───── DATA RECORDS

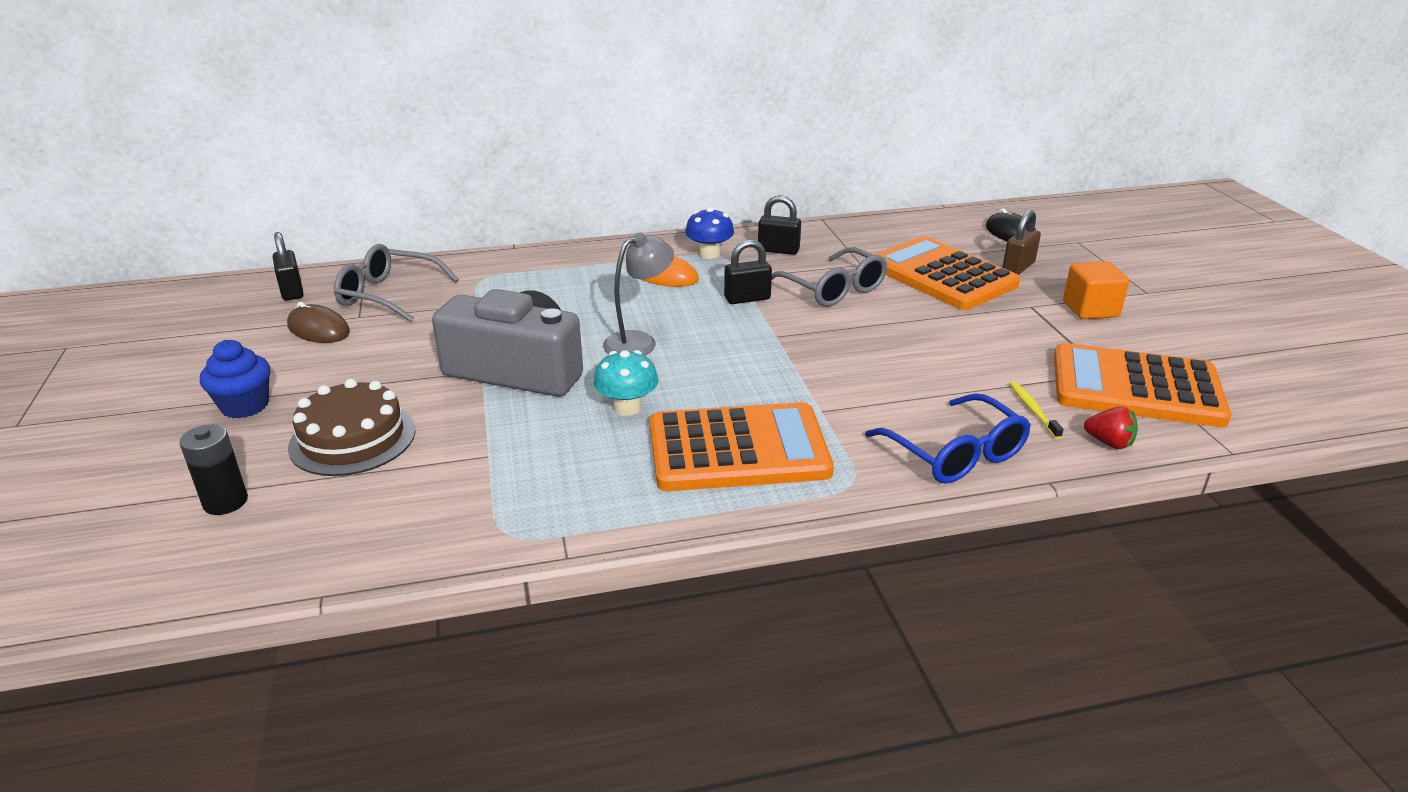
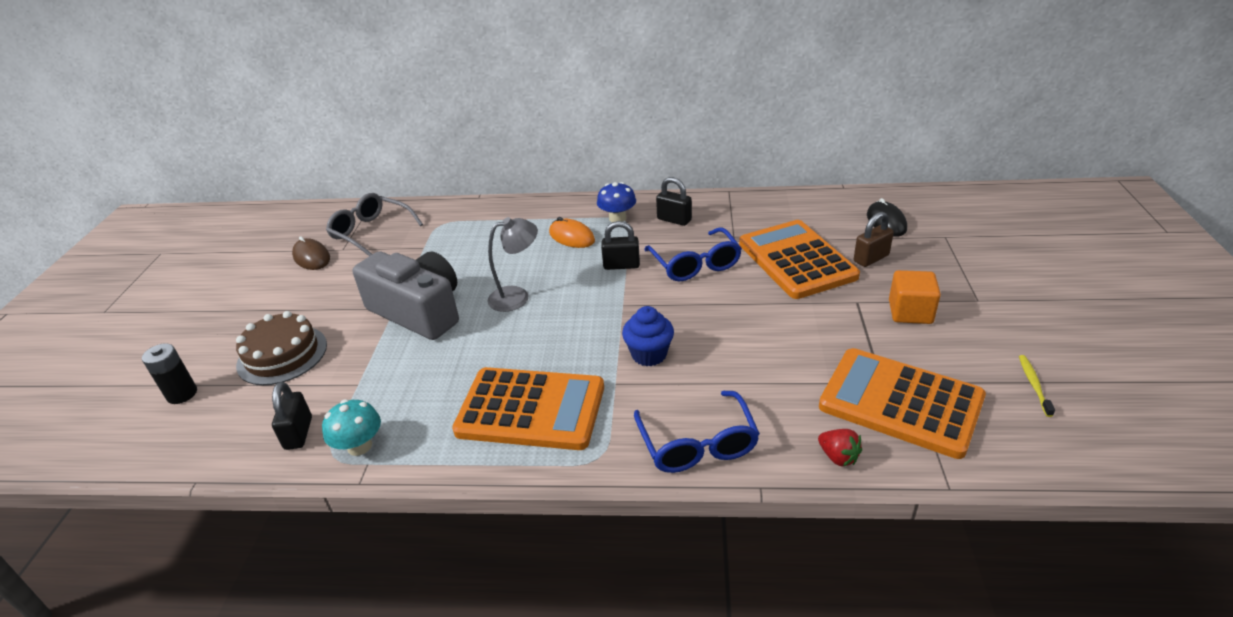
camera: 20 degrees right, 5 degrees up
(245, 406) = (234, 317): blue cupcake -> blue cupcake (649, 354)
(292, 291) = (313, 222): black padlock -> black padlock (298, 433)
(627, 407) = (474, 357): turquoise mushroom -> turquoise mushroom (359, 446)
(833, 289) = (695, 264): grey glasses -> blue glasses
(1033, 409) = (791, 411): yellow toothbrush -> yellow toothbrush (1034, 384)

──────────

WHAT THE TASK ASKS: Could the entries above be printed again exactly, apart from the pictures?

RESULT OF THIS EXERCISE:
camera: 20 degrees right, 5 degrees up
(245, 406) = (234, 317): blue cupcake -> blue cupcake (649, 354)
(292, 291) = (313, 222): black padlock -> black padlock (298, 433)
(627, 407) = (474, 357): turquoise mushroom -> turquoise mushroom (359, 446)
(833, 289) = (695, 264): grey glasses -> blue glasses
(1033, 409) = (791, 411): yellow toothbrush -> yellow toothbrush (1034, 384)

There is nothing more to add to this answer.